= TASK DIRECTIONS =
Find the line that contains "(504, 237) = (280, 196): blue egg -> none". Copy it and every line after it to the end of the material below, exactly, with no pictures.

= EXERCISE DATA =
▼

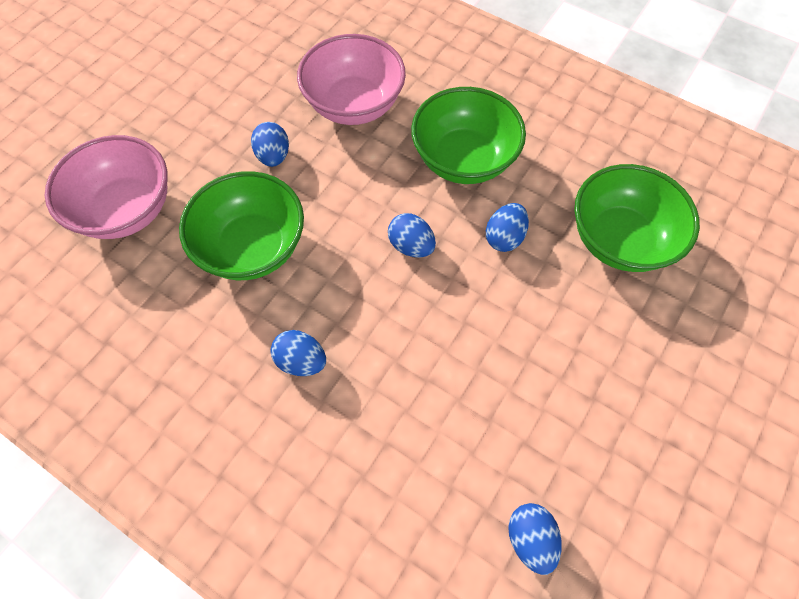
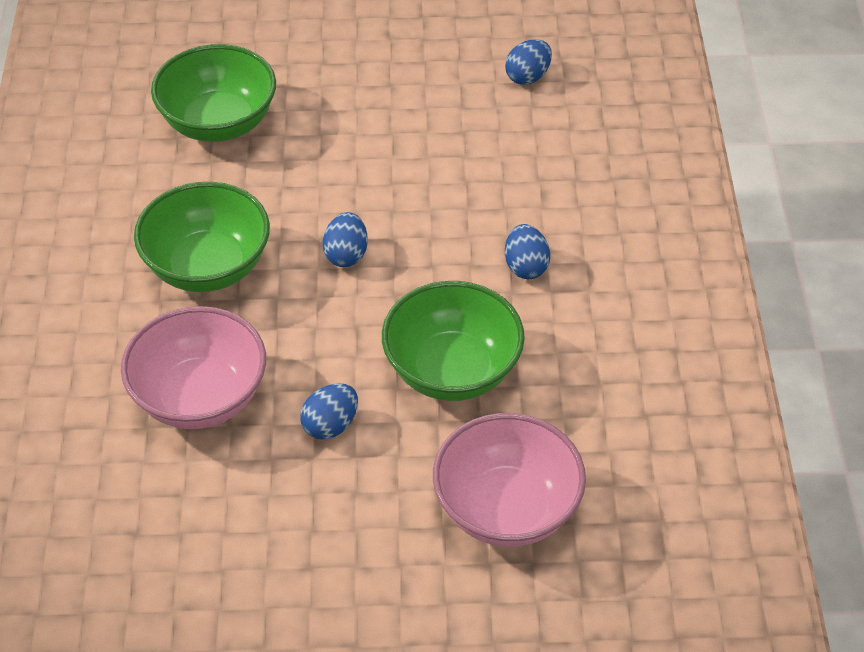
camera: 125 degrees left, 15 degrees down
(504, 237) = (280, 196): blue egg -> none

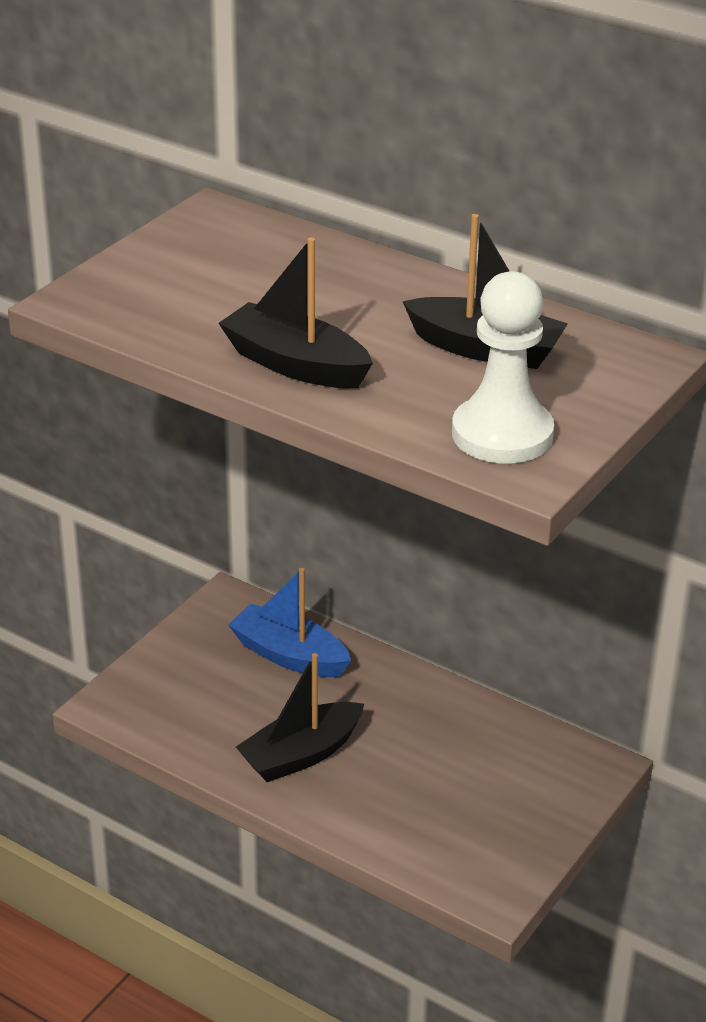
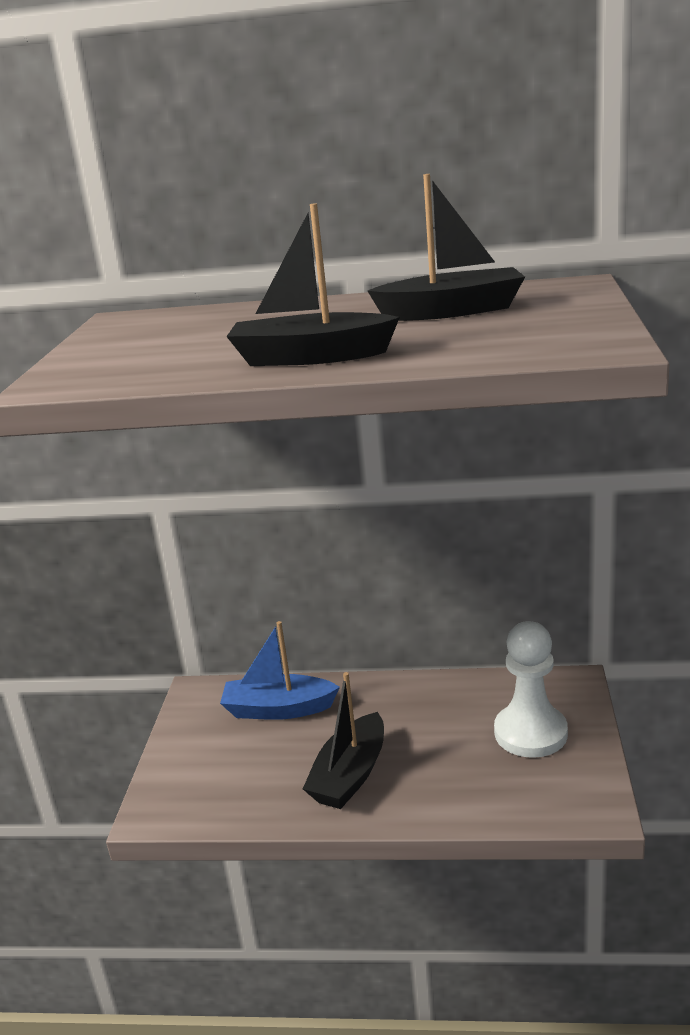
camera: 25 degrees left, 10 degrees down
(502, 434) = (546, 338): white pawn -> white pawn (530, 733)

▲

= TASK ANSWER =
(504, 237) = (280, 196): blue egg -> none

camera: 25 degrees left, 10 degrees down
(502, 434) = (546, 338): white pawn -> white pawn (530, 733)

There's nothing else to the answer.